--- START ---

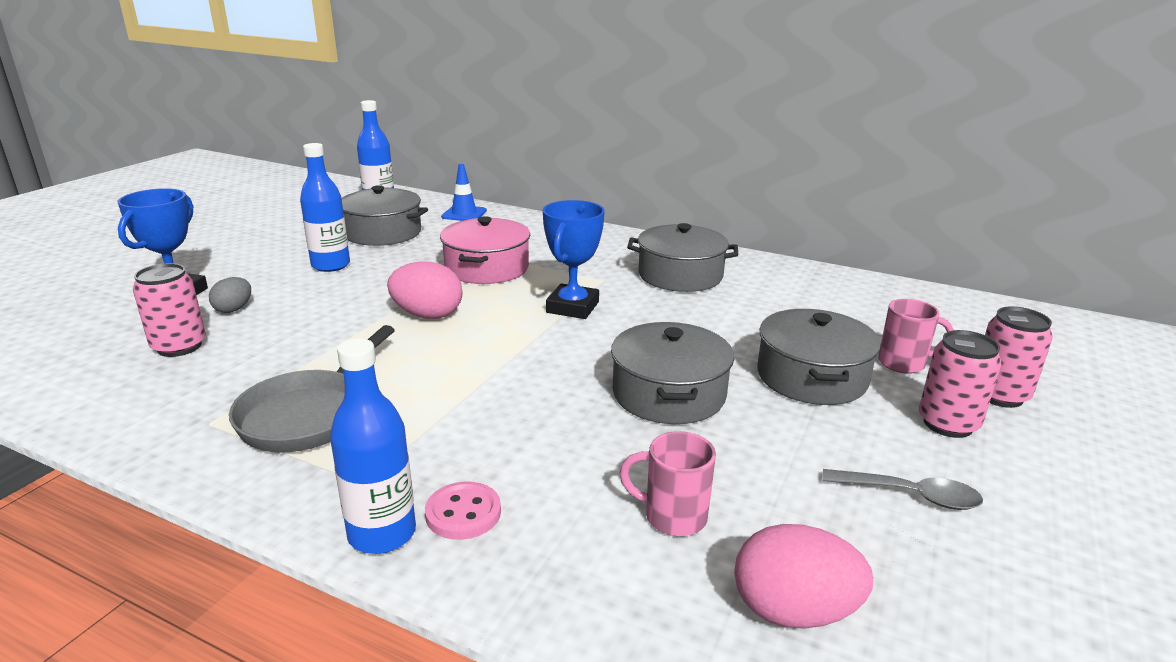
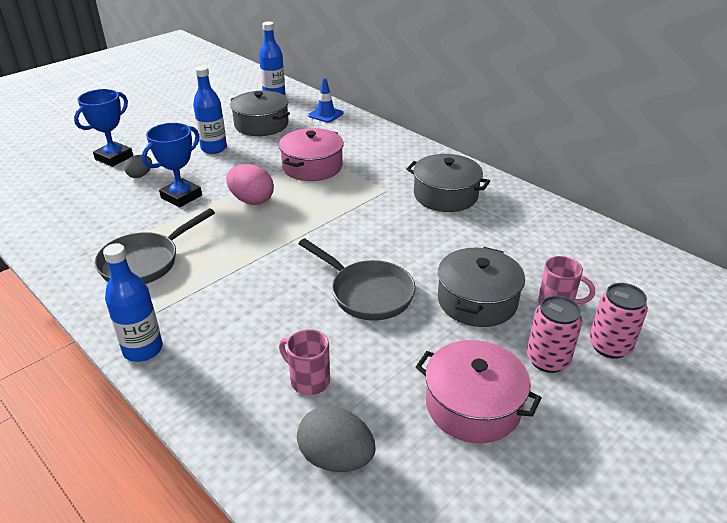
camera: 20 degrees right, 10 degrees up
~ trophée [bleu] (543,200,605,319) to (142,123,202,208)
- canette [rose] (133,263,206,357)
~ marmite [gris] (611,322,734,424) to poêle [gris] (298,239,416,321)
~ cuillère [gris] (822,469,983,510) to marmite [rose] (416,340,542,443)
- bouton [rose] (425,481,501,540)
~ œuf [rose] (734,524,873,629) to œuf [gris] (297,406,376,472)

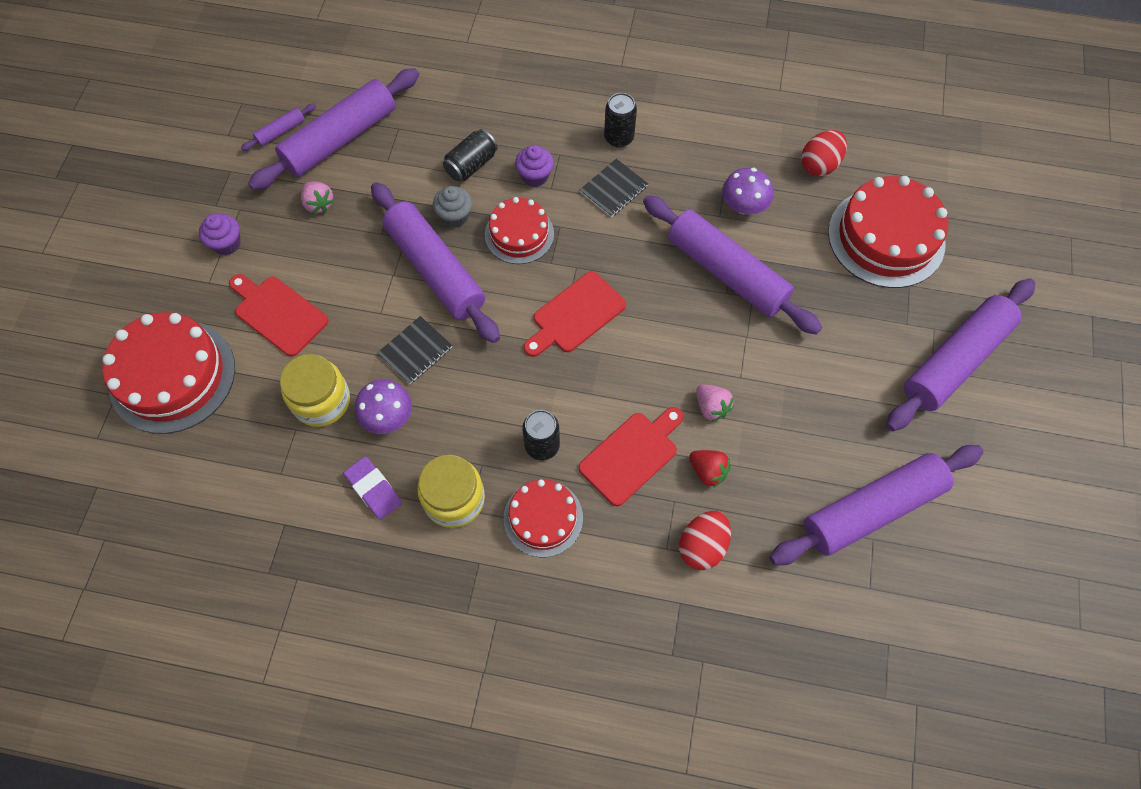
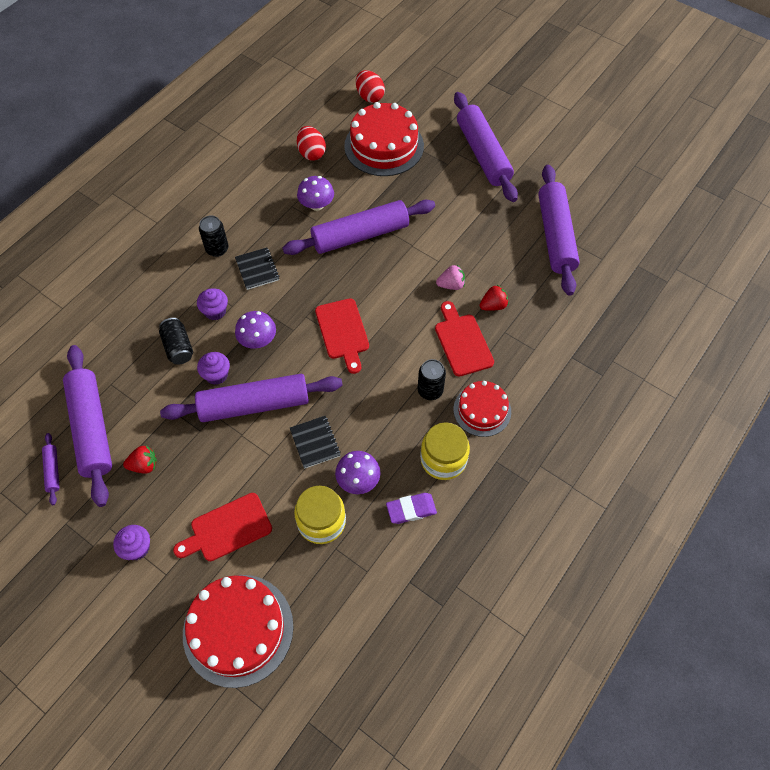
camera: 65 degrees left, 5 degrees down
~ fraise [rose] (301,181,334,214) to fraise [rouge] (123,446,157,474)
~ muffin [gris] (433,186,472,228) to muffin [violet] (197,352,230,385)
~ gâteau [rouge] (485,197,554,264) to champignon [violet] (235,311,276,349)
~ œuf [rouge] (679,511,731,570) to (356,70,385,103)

--- END ---

__REQUIRED WORK__
Copy each entry exactly as written. Pictures do not belong in the copy.

__EXERCISE OUTPUT__
camera: 20 degrees right, 10 degrees up
~ trophée [bleu] (543,200,605,319) to (142,123,202,208)
- canette [rose] (133,263,206,357)
~ marmite [gris] (611,322,734,424) to poêle [gris] (298,239,416,321)
~ cuillère [gris] (822,469,983,510) to marmite [rose] (416,340,542,443)
- bouton [rose] (425,481,501,540)
~ œuf [rose] (734,524,873,629) to œuf [gris] (297,406,376,472)

camera: 65 degrees left, 5 degrees down
~ fraise [rose] (301,181,334,214) to fraise [rouge] (123,446,157,474)
~ muffin [gris] (433,186,472,228) to muffin [violet] (197,352,230,385)
~ gâteau [rouge] (485,197,554,264) to champignon [violet] (235,311,276,349)
~ œuf [rouge] (679,511,731,570) to (356,70,385,103)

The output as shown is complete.